• Task instructions: For the entries below, repeat exactly each line starting with the one that contains "R13: 4.7k (SIG1, SIG32) -> 4.7k (+9V, SIG32)" and going on through the one that contains "U3 pin out: SIG27 -> GND", and no others.

Extracted records
════════
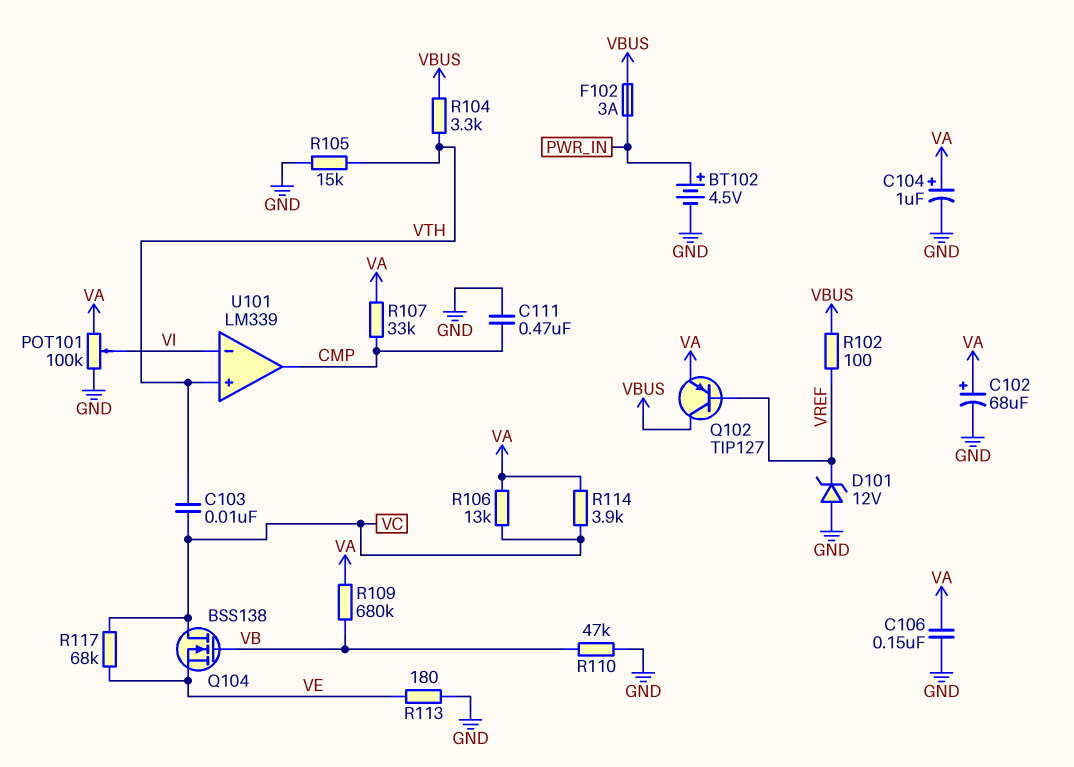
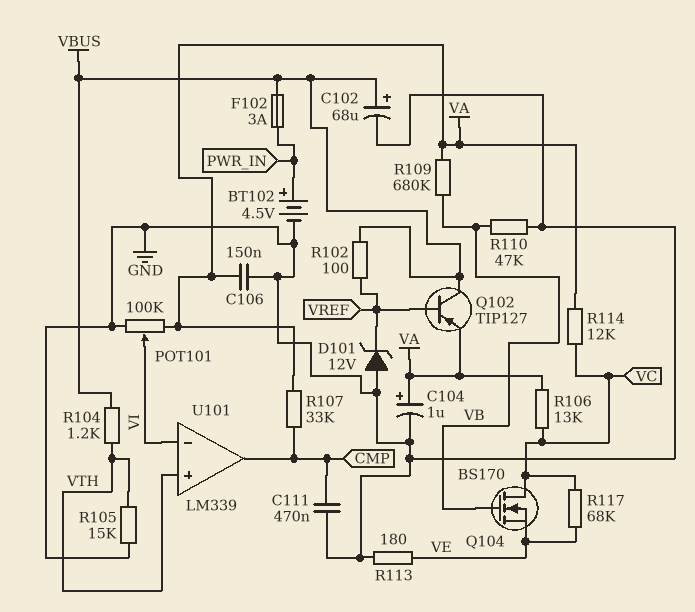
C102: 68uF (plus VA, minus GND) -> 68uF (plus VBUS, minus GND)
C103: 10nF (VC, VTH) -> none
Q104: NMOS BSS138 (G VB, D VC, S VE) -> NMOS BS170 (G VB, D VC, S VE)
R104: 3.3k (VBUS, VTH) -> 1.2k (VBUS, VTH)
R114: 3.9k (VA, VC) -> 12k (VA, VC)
════════
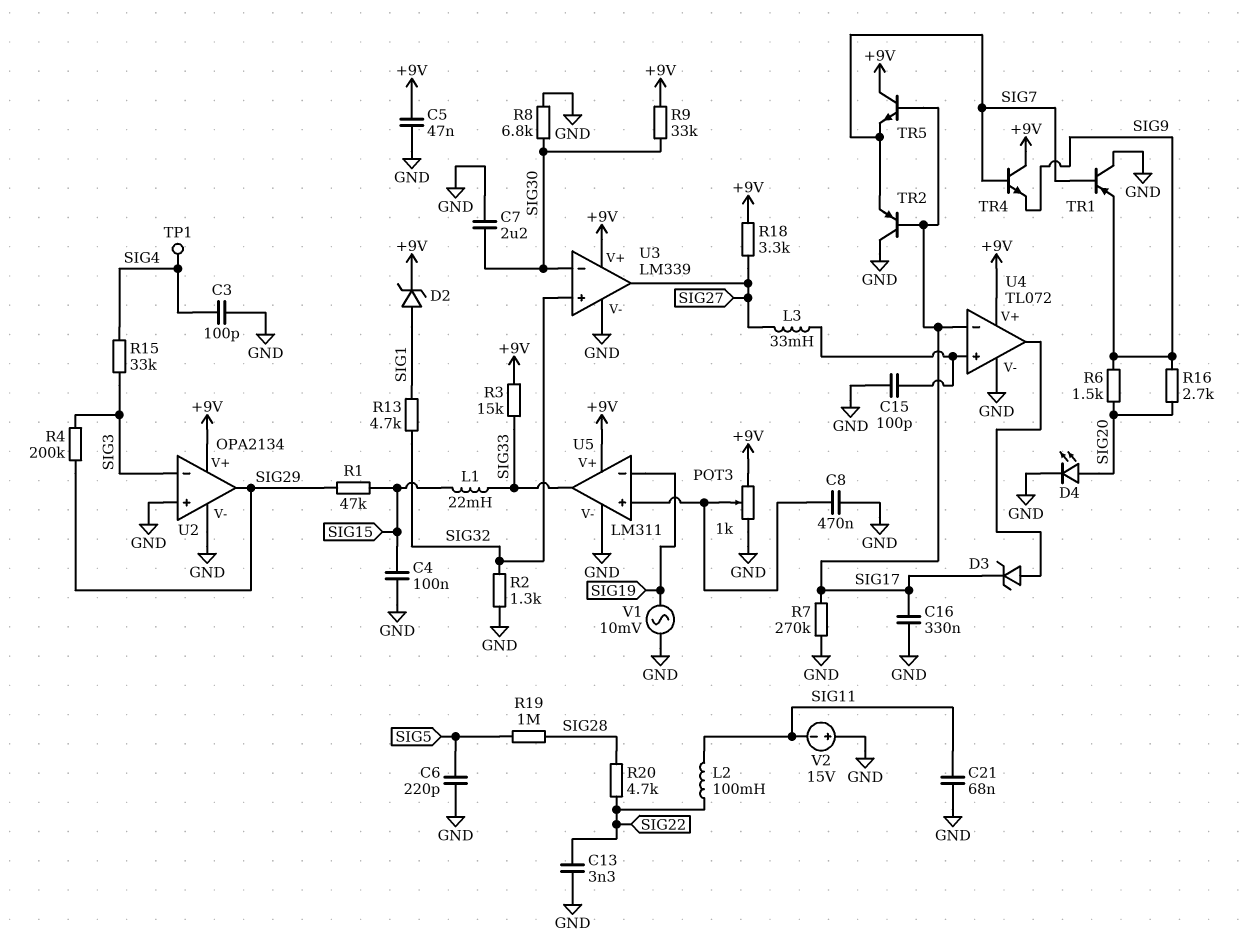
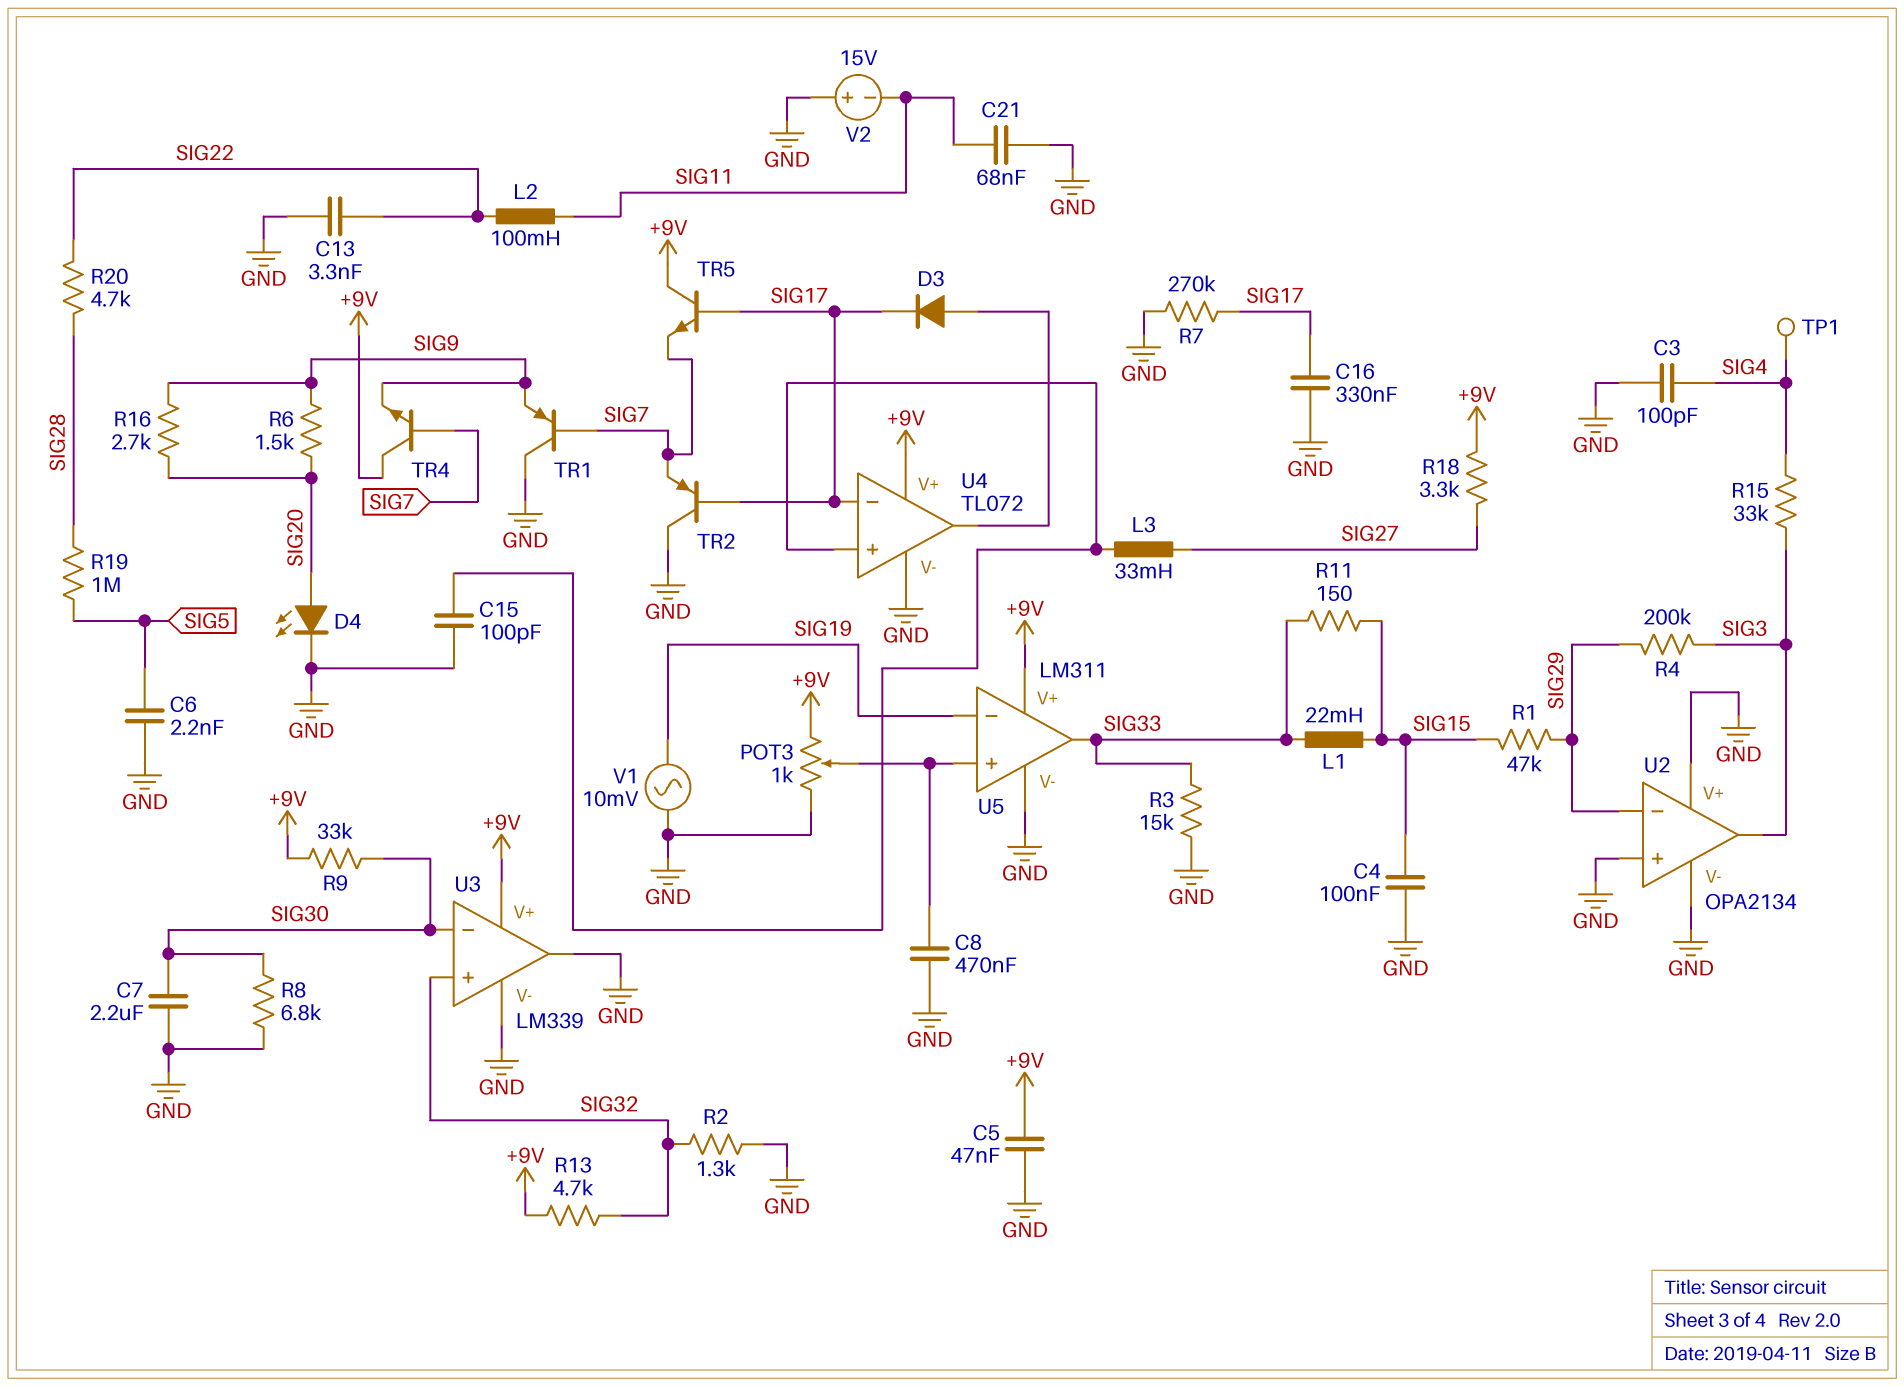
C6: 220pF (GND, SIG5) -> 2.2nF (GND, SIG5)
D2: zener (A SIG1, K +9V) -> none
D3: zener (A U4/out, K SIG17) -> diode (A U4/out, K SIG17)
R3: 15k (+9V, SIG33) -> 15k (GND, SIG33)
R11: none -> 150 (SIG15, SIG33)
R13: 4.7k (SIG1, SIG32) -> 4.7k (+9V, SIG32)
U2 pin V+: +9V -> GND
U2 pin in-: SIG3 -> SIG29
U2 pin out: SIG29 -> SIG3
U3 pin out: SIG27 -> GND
════════
• Response for this exercise:
R13: 4.7k (SIG1, SIG32) -> 4.7k (+9V, SIG32)
U2 pin V+: +9V -> GND
U2 pin in-: SIG3 -> SIG29
U2 pin out: SIG29 -> SIG3
U3 pin out: SIG27 -> GND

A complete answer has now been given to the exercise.